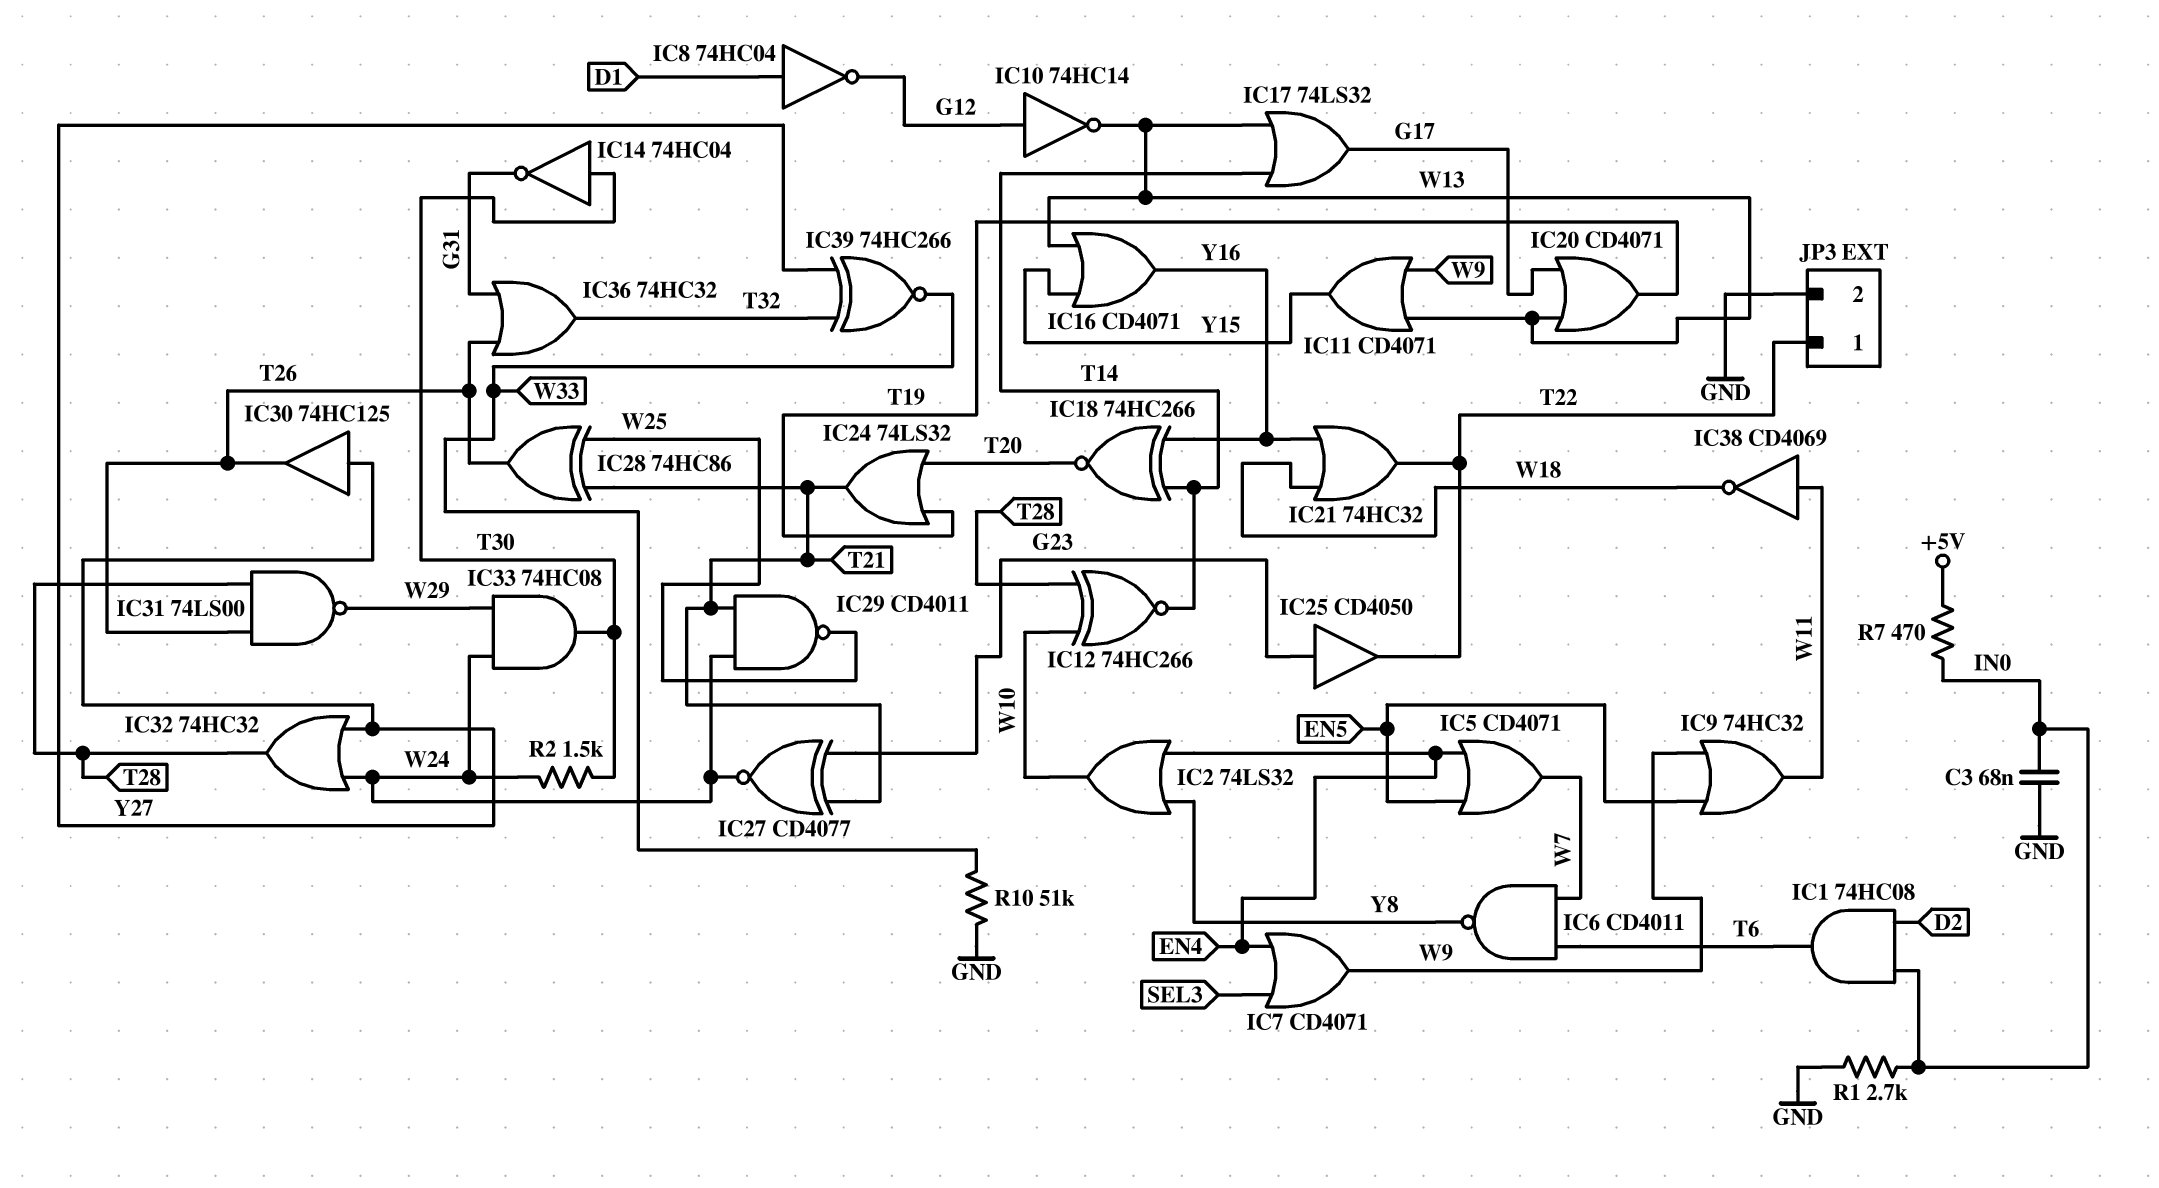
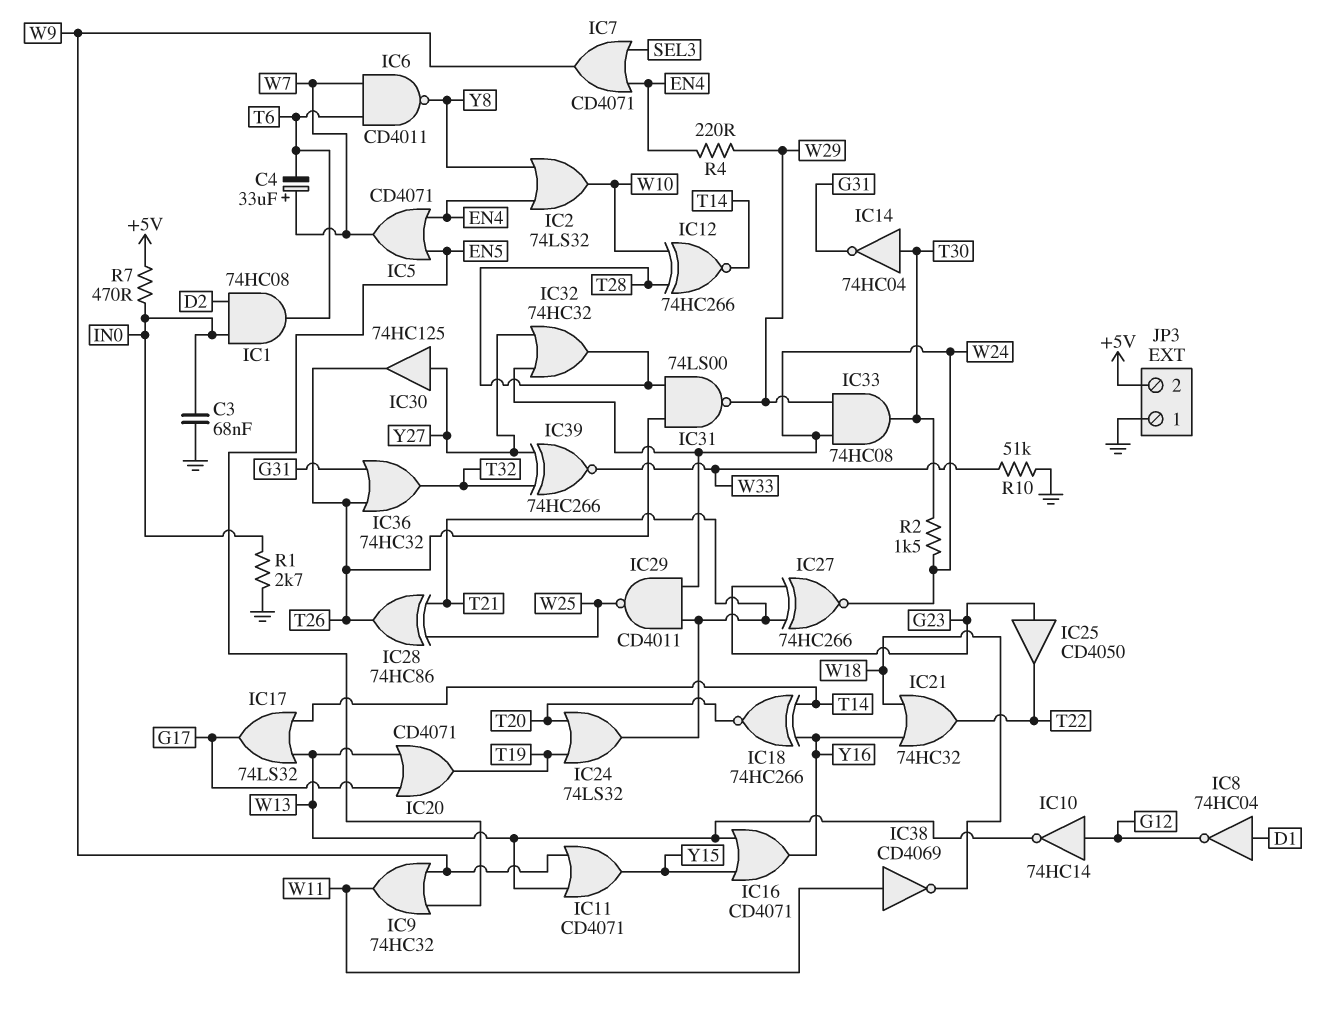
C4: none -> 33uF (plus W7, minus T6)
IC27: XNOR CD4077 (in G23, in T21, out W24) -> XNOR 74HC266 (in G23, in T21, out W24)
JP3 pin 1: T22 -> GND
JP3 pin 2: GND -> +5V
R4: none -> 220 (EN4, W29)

...

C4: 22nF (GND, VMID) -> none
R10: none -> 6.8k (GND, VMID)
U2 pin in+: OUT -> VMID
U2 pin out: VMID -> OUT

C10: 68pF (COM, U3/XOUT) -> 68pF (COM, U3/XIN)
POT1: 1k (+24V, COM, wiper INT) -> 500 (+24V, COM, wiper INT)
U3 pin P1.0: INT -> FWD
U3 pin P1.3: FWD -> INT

...

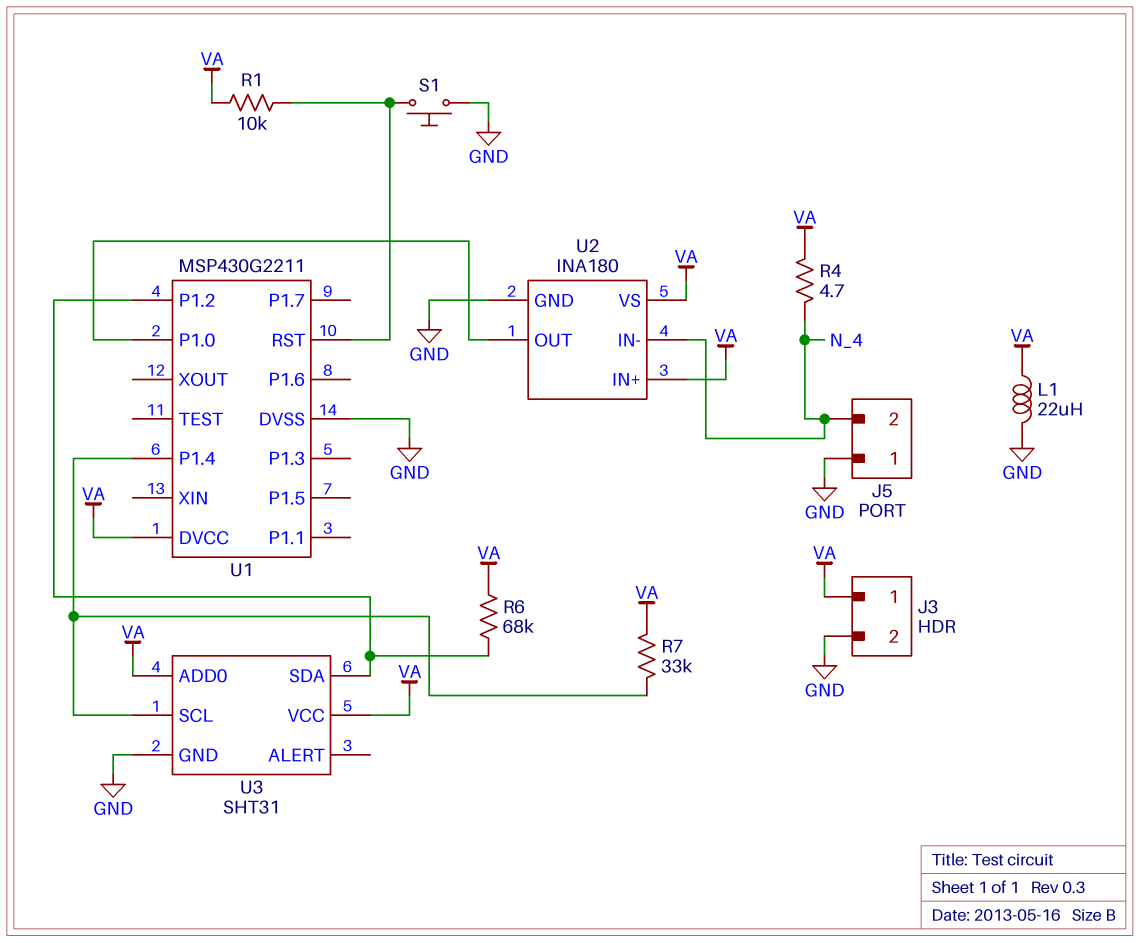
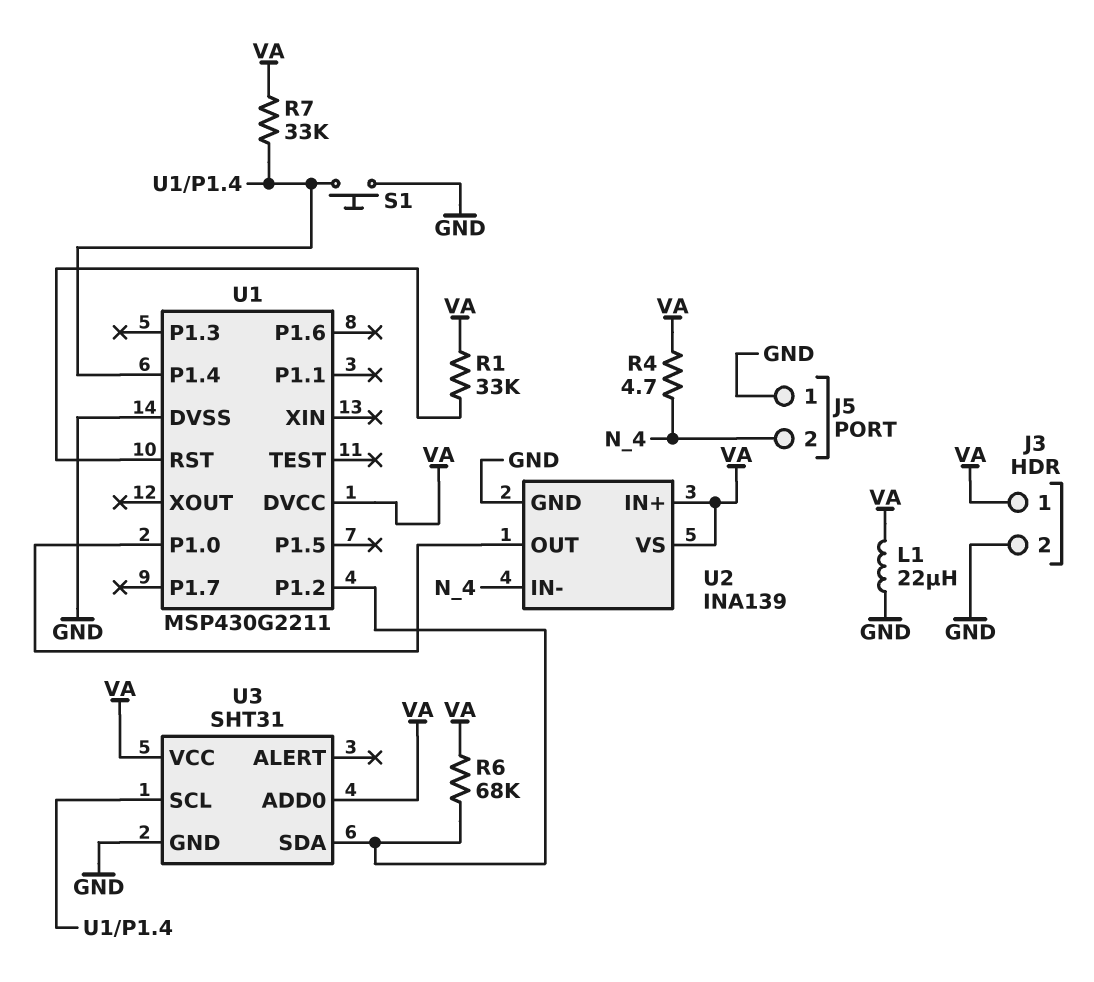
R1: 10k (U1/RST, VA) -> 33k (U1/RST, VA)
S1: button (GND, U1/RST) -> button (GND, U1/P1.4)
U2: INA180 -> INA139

* **WORK TASK**
If a line in the records above has the word "VMID", copy it.

* **RESULT OF THIS TASK**
C4: 22nF (GND, VMID) -> none
R10: none -> 6.8k (GND, VMID)
U2 pin in+: OUT -> VMID
U2 pin out: VMID -> OUT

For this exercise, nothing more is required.